[Opening Dataset records section]

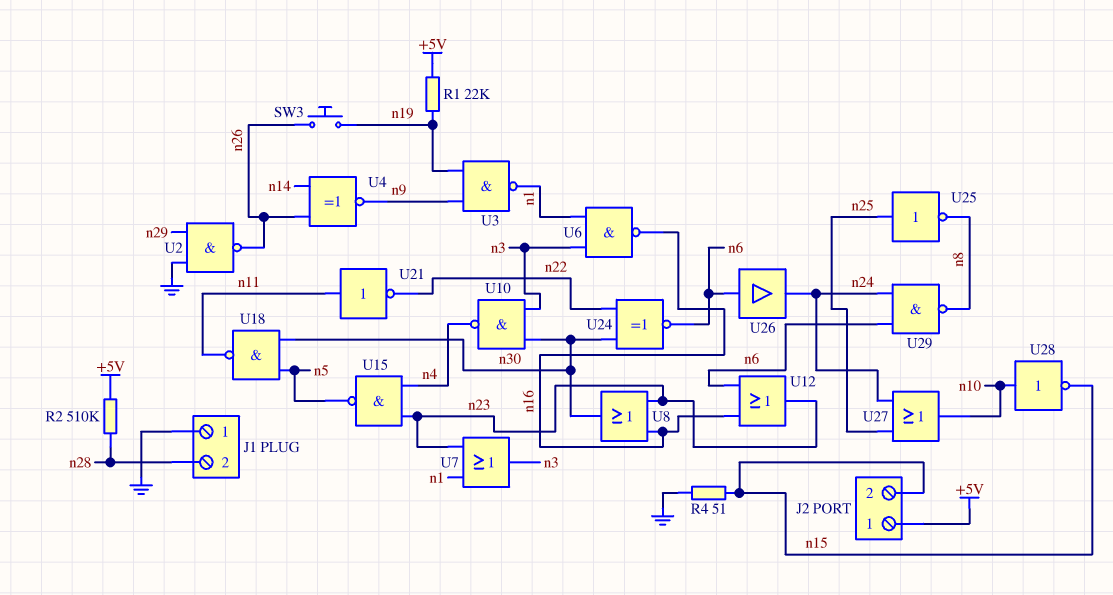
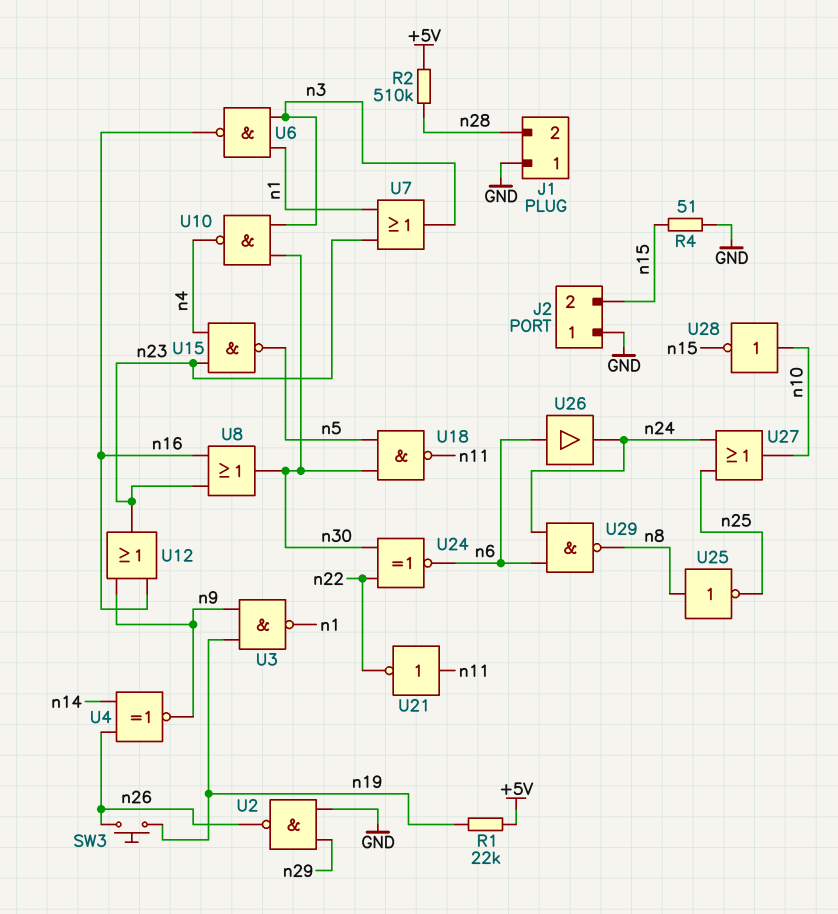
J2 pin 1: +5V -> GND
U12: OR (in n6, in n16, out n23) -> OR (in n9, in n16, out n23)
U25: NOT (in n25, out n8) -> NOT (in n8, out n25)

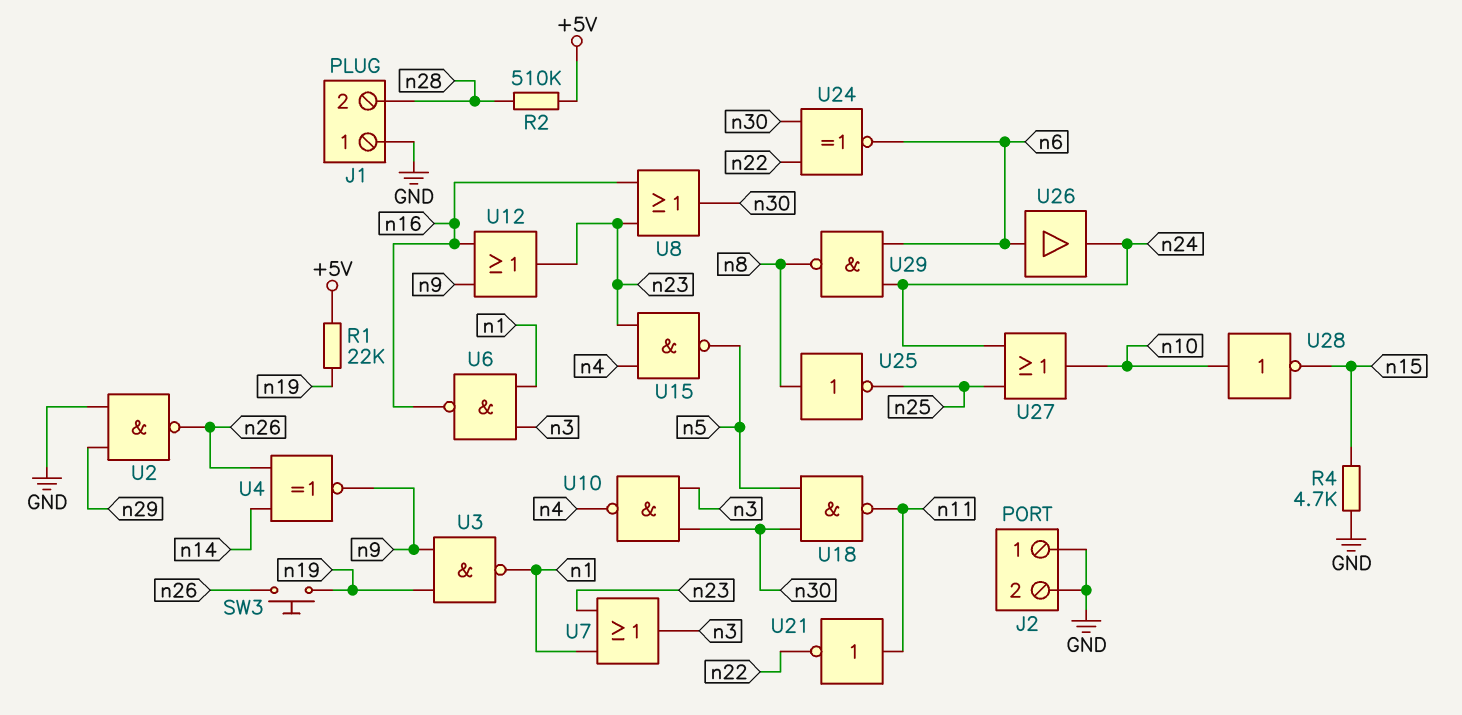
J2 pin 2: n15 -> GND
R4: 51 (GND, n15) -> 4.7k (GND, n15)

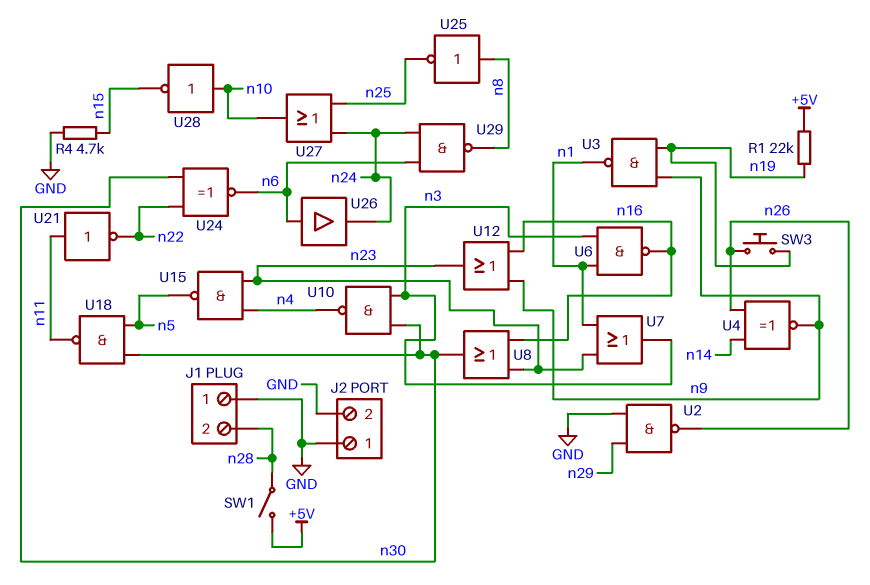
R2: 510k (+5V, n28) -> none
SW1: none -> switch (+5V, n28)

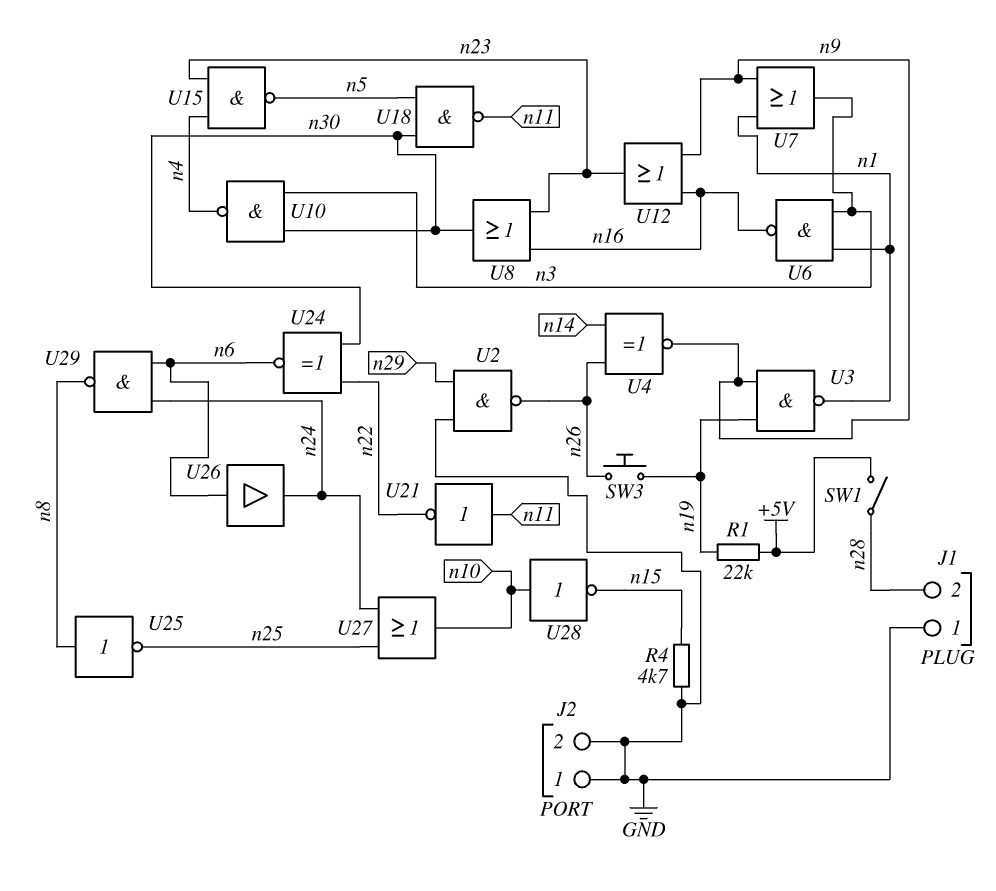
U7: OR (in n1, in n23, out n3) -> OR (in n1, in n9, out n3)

[Closing Dataset records section]

▶ _Task to complete_
Please repeat the entries above exactly, leaving out any pictures.

▶ _Task response_
J2 pin 1: +5V -> GND
U12: OR (in n6, in n16, out n23) -> OR (in n9, in n16, out n23)
U25: NOT (in n25, out n8) -> NOT (in n8, out n25)

J2 pin 2: n15 -> GND
R4: 51 (GND, n15) -> 4.7k (GND, n15)

R2: 510k (+5V, n28) -> none
SW1: none -> switch (+5V, n28)

U7: OR (in n1, in n23, out n3) -> OR (in n1, in n9, out n3)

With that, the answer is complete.